[Stored dataset items]
+===+
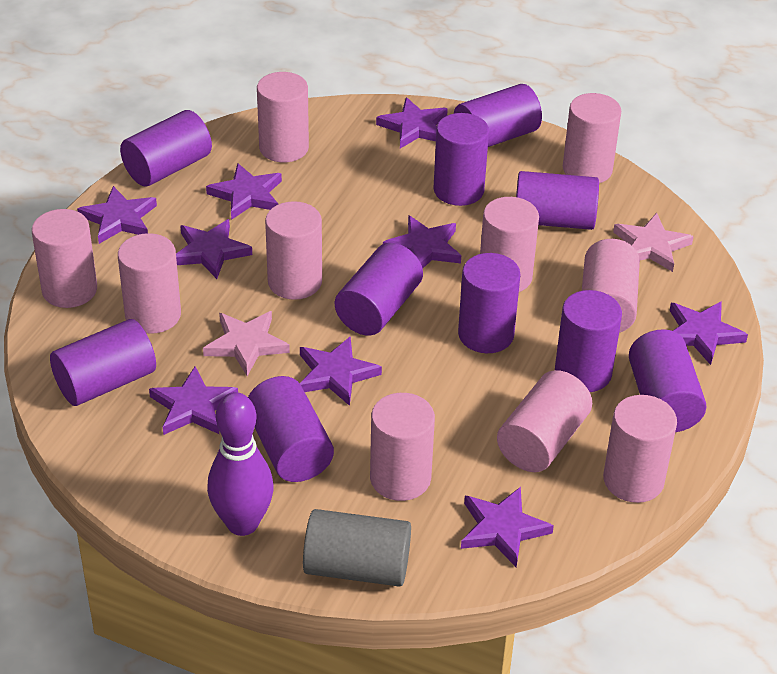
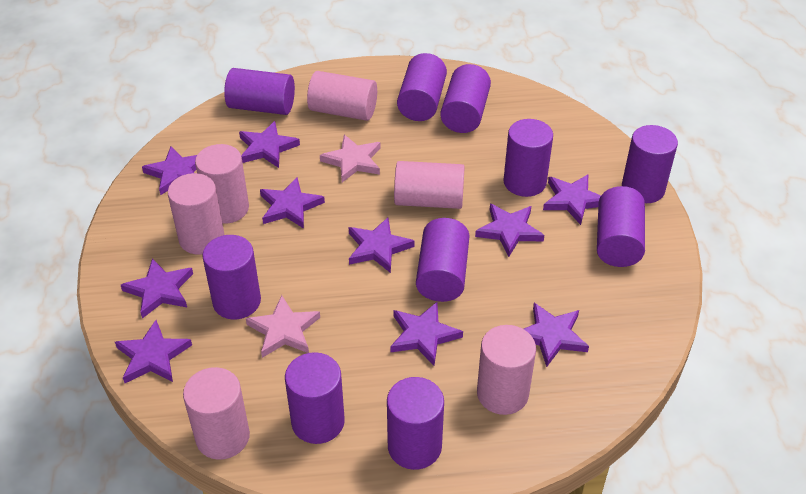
grey cylinder: 1 -> 0
pink cylinder: 10 -> 6
purple bowling pin: 1 -> 0
purple star: 9 -> 10

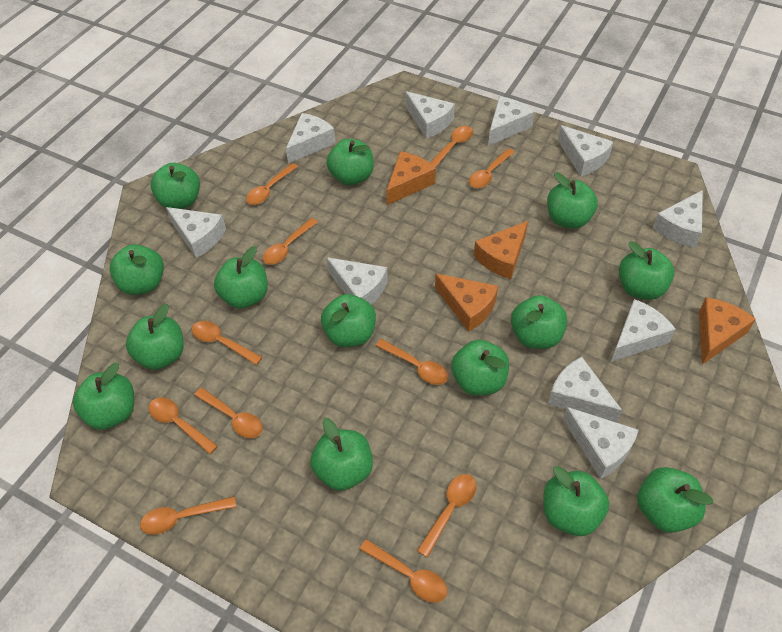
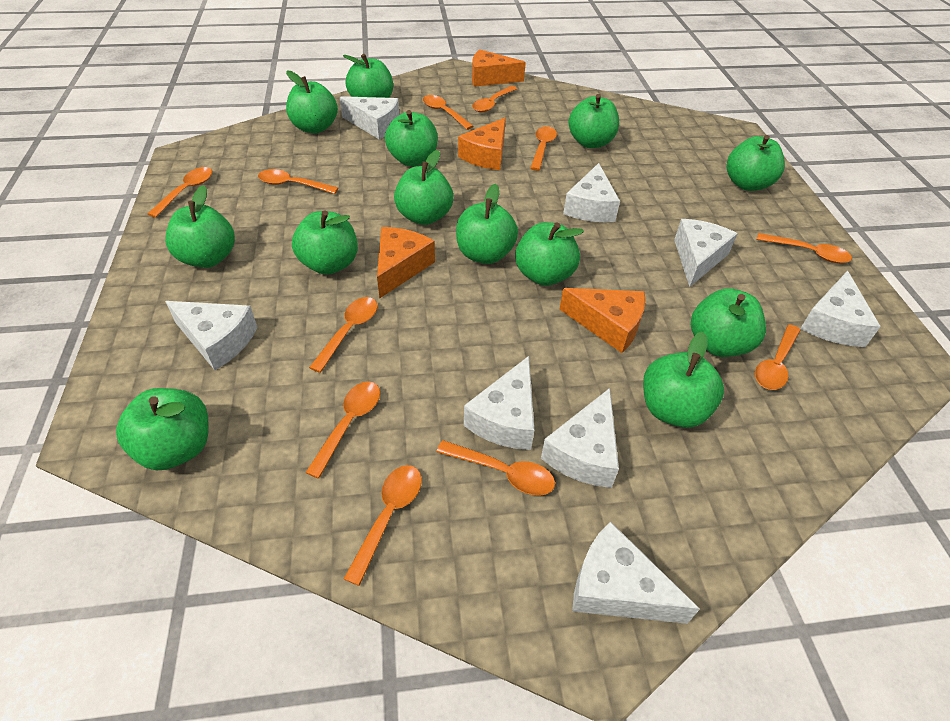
green apple: 14 -> 13
white cheese: 10 -> 8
+===+
__WORK REQUIRED__
The task requires that every line above be transcribed exactly, without the images.

__ANSWER BELOW__
grey cylinder: 1 -> 0
pink cylinder: 10 -> 6
purple bowling pin: 1 -> 0
purple star: 9 -> 10

green apple: 14 -> 13
white cheese: 10 -> 8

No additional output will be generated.